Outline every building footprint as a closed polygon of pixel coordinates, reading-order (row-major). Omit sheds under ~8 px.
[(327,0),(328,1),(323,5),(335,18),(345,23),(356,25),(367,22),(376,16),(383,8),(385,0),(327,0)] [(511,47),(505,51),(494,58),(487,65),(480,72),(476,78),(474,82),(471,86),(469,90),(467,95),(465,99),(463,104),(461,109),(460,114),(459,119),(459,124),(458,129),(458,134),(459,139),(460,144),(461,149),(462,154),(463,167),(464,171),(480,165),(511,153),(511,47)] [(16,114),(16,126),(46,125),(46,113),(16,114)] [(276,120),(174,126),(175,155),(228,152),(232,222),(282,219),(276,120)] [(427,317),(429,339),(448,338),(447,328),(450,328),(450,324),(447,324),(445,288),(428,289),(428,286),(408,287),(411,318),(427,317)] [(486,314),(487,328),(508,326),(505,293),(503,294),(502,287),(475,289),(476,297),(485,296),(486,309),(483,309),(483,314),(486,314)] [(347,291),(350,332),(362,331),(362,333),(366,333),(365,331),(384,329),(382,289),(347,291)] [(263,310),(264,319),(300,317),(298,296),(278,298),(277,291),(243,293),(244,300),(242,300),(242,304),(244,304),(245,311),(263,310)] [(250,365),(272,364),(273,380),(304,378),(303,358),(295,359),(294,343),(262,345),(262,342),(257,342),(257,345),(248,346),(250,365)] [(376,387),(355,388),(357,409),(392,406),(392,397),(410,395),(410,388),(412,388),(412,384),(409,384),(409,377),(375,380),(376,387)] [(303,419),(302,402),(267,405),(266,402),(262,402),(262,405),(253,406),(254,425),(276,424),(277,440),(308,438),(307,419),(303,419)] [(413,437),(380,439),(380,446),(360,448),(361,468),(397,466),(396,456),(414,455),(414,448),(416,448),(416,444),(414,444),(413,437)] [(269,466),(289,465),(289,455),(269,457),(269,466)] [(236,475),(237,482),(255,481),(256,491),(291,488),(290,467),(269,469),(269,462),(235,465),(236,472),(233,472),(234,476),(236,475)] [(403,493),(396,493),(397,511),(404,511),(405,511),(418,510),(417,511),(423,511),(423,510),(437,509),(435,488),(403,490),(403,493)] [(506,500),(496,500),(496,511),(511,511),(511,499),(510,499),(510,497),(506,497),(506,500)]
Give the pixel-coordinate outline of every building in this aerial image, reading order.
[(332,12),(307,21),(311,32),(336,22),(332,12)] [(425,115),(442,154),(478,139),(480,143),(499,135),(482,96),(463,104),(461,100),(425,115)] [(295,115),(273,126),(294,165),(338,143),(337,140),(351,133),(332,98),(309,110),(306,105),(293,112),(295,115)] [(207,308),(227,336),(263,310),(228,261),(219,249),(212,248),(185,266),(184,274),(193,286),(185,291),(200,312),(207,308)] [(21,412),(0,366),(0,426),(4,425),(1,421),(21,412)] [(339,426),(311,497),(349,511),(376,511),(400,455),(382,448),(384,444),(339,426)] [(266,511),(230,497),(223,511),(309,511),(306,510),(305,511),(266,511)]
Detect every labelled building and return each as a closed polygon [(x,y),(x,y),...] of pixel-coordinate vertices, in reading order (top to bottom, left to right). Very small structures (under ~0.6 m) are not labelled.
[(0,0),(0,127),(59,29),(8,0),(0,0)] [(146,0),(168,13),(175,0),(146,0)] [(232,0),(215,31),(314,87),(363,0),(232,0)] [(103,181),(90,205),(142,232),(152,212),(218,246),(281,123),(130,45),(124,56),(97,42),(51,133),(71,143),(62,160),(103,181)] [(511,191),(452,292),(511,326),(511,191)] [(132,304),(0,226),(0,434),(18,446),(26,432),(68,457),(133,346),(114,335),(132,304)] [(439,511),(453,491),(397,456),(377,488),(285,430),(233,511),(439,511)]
# # # # #
Problem requirements –
Print the rows starting at the start of the rows and ending at the line that contains "Give the pixel-coordinate", with both ends included, copying each line exactly.

Full solution –
Outline every building footprint as a closed polygon of pixel coordinates, reading-order (row-major). Omit sheds under ~8 px.
[(327,0),(328,1),(323,5),(335,18),(345,23),(356,25),(367,22),(376,16),(383,8),(385,0),(327,0)] [(511,47),(505,51),(494,58),(487,65),(480,72),(476,78),(474,82),(471,86),(469,90),(467,95),(465,99),(463,104),(461,109),(460,114),(459,119),(459,124),(458,129),(458,134),(459,139),(460,144),(461,149),(462,154),(463,167),(464,171),(480,165),(511,153),(511,47)] [(16,114),(16,126),(46,125),(46,113),(16,114)] [(276,120),(174,126),(175,155),(228,152),(232,222),(282,219),(276,120)] [(427,317),(429,339),(448,338),(447,328),(450,328),(450,324),(447,324),(445,288),(428,289),(428,286),(408,287),(411,318),(427,317)] [(486,314),(487,328),(508,326),(505,293),(503,294),(502,287),(475,289),(476,297),(485,296),(486,309),(483,309),(483,314),(486,314)] [(347,291),(350,332),(362,331),(362,333),(366,333),(365,331),(384,329),(382,289),(347,291)] [(263,310),(264,319),(300,317),(298,296),(278,298),(277,291),(243,293),(244,300),(242,300),(242,304),(244,304),(245,311),(263,310)] [(250,365),(272,364),(273,380),(304,378),(303,358),(295,359),(294,343),(262,345),(262,342),(257,342),(257,345),(248,346),(250,365)] [(376,387),(355,388),(357,409),(392,406),(392,397),(410,395),(410,388),(412,388),(412,384),(409,384),(409,377),(375,380),(376,387)] [(303,419),(302,402),(267,405),(266,402),(262,402),(262,405),(253,406),(254,425),(276,424),(277,440),(308,438),(307,419),(303,419)] [(413,437),(380,439),(380,446),(360,448),(361,468),(397,466),(396,456),(414,455),(414,448),(416,448),(416,444),(414,444),(413,437)] [(269,466),(289,465),(289,455),(269,457),(269,466)] [(236,475),(237,482),(255,481),(256,491),(291,488),(290,467),(269,469),(269,462),(235,465),(236,472),(233,472),(234,476),(236,475)] [(403,493),(396,493),(397,511),(404,511),(405,511),(418,510),(417,511),(423,511),(423,510),(437,509),(435,488),(403,490),(403,493)] [(506,500),(496,500),(496,511),(511,511),(511,499),(510,499),(510,497),(506,497),(506,500)]
Give the pixel-coordinate outline of every building in this aerial image, reading order.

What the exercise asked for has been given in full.